Dataset content Block Start

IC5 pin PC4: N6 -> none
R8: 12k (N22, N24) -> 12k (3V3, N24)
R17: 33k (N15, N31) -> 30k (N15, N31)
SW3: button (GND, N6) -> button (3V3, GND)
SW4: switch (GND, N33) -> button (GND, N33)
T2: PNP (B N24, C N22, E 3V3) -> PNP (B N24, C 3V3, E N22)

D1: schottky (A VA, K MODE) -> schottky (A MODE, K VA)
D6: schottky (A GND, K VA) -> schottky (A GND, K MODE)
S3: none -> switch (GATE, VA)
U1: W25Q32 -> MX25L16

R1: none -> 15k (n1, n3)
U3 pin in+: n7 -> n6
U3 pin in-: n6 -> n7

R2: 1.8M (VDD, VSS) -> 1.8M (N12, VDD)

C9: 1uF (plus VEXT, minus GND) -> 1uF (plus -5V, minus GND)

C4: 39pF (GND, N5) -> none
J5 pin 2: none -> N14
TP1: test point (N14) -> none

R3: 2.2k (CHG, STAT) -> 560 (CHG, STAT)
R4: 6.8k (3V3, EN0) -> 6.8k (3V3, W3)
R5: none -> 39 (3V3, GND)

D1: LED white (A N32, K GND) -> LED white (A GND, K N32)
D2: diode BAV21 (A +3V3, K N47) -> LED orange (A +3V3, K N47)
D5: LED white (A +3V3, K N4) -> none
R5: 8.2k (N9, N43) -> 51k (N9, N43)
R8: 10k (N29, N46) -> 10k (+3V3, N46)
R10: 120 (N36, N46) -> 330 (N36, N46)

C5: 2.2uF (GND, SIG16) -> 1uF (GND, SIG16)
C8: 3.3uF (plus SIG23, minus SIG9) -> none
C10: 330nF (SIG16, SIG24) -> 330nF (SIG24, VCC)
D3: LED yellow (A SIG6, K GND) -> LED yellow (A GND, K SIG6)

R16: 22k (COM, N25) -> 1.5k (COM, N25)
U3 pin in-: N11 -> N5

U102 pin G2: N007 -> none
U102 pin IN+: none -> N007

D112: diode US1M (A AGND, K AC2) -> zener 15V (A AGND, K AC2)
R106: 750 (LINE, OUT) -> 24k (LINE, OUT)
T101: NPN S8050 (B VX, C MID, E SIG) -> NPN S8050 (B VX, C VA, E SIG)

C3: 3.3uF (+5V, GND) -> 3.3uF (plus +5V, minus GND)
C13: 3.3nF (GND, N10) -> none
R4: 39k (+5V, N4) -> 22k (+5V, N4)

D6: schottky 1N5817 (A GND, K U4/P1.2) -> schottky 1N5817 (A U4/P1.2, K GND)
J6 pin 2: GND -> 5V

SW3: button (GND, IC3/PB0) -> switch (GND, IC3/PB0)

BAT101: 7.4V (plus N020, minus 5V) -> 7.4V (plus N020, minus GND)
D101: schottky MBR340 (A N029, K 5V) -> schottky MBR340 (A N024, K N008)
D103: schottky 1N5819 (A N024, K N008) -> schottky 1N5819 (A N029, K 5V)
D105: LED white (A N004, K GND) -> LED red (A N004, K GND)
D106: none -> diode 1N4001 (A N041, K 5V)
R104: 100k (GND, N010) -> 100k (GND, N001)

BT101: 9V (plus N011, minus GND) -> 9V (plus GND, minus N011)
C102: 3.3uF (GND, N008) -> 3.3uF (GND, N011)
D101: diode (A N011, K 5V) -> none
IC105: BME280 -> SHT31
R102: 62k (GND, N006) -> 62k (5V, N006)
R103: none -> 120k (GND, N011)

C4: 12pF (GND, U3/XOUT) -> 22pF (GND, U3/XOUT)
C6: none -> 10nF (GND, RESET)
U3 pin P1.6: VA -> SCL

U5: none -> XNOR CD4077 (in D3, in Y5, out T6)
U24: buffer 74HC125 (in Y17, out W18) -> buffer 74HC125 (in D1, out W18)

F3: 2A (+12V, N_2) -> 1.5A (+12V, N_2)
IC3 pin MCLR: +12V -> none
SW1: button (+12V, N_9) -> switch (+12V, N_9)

Dataset content Block End

◆ Required work:
Take the line that holds "R5: 8.2k (N9, N43) -> 51k (N9, N43)" as the first and the last line of the material as the final one. Print that span exactly, both ends included.

◆ Exercise output:
R5: 8.2k (N9, N43) -> 51k (N9, N43)
R8: 10k (N29, N46) -> 10k (+3V3, N46)
R10: 120 (N36, N46) -> 330 (N36, N46)

C5: 2.2uF (GND, SIG16) -> 1uF (GND, SIG16)
C8: 3.3uF (plus SIG23, minus SIG9) -> none
C10: 330nF (SIG16, SIG24) -> 330nF (SIG24, VCC)
D3: LED yellow (A SIG6, K GND) -> LED yellow (A GND, K SIG6)

R16: 22k (COM, N25) -> 1.5k (COM, N25)
U3 pin in-: N11 -> N5

U102 pin G2: N007 -> none
U102 pin IN+: none -> N007

D112: diode US1M (A AGND, K AC2) -> zener 15V (A AGND, K AC2)
R106: 750 (LINE, OUT) -> 24k (LINE, OUT)
T101: NPN S8050 (B VX, C MID, E SIG) -> NPN S8050 (B VX, C VA, E SIG)

C3: 3.3uF (+5V, GND) -> 3.3uF (plus +5V, minus GND)
C13: 3.3nF (GND, N10) -> none
R4: 39k (+5V, N4) -> 22k (+5V, N4)

D6: schottky 1N5817 (A GND, K U4/P1.2) -> schottky 1N5817 (A U4/P1.2, K GND)
J6 pin 2: GND -> 5V

SW3: button (GND, IC3/PB0) -> switch (GND, IC3/PB0)

BAT101: 7.4V (plus N020, minus 5V) -> 7.4V (plus N020, minus GND)
D101: schottky MBR340 (A N029, K 5V) -> schottky MBR340 (A N024, K N008)
D103: schottky 1N5819 (A N024, K N008) -> schottky 1N5819 (A N029, K 5V)
D105: LED white (A N004, K GND) -> LED red (A N004, K GND)
D106: none -> diode 1N4001 (A N041, K 5V)
R104: 100k (GND, N010) -> 100k (GND, N001)

BT101: 9V (plus N011, minus GND) -> 9V (plus GND, minus N011)
C102: 3.3uF (GND, N008) -> 3.3uF (GND, N011)
D101: diode (A N011, K 5V) -> none
IC105: BME280 -> SHT31
R102: 62k (GND, N006) -> 62k (5V, N006)
R103: none -> 120k (GND, N011)

C4: 12pF (GND, U3/XOUT) -> 22pF (GND, U3/XOUT)
C6: none -> 10nF (GND, RESET)
U3 pin P1.6: VA -> SCL

U5: none -> XNOR CD4077 (in D3, in Y5, out T6)
U24: buffer 74HC125 (in Y17, out W18) -> buffer 74HC125 (in D1, out W18)

F3: 2A (+12V, N_2) -> 1.5A (+12V, N_2)
IC3 pin MCLR: +12V -> none
SW1: button (+12V, N_9) -> switch (+12V, N_9)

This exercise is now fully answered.